**INFORMATION SHOWN**
= = = = = = =

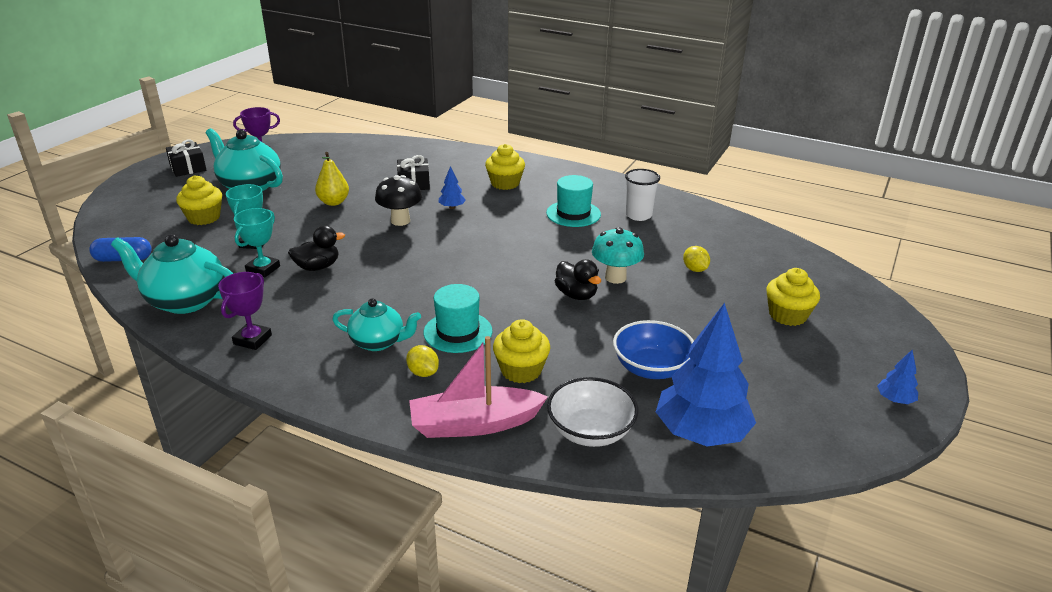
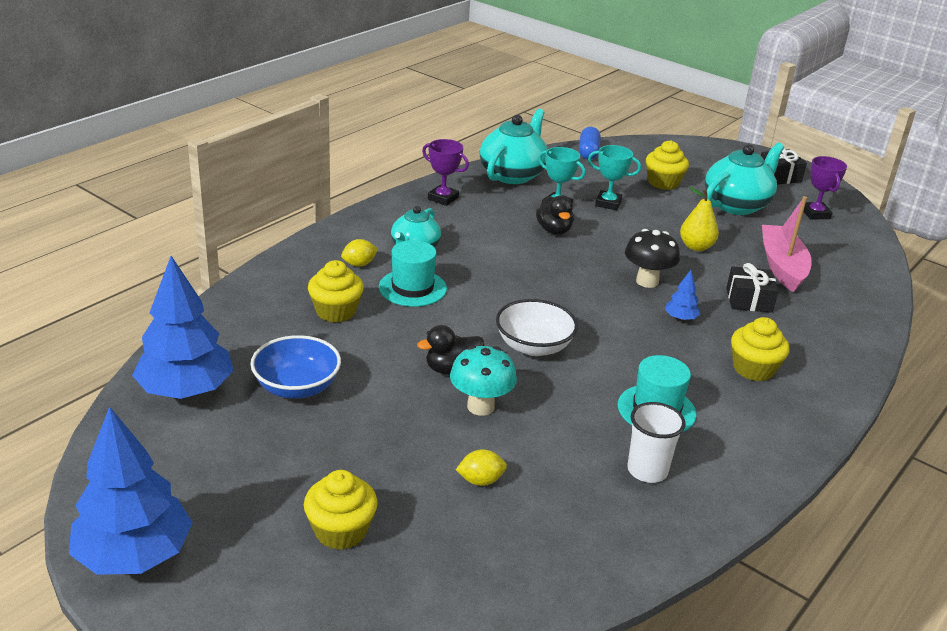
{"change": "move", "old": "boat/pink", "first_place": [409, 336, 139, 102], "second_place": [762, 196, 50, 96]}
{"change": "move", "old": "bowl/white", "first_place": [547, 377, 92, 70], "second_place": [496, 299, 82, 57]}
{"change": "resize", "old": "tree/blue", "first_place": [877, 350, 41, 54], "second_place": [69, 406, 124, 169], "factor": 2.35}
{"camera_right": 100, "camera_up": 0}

= = = = = = =

The material is to be reproduced verbatim, and no picture may appear in the copy.

{"change": "move", "old": "boat/pink", "first_place": [409, 336, 139, 102], "second_place": [762, 196, 50, 96]}
{"change": "move", "old": "bowl/white", "first_place": [547, 377, 92, 70], "second_place": [496, 299, 82, 57]}
{"change": "resize", "old": "tree/blue", "first_place": [877, 350, 41, 54], "second_place": [69, 406, 124, 169], "factor": 2.35}
{"camera_right": 100, "camera_up": 0}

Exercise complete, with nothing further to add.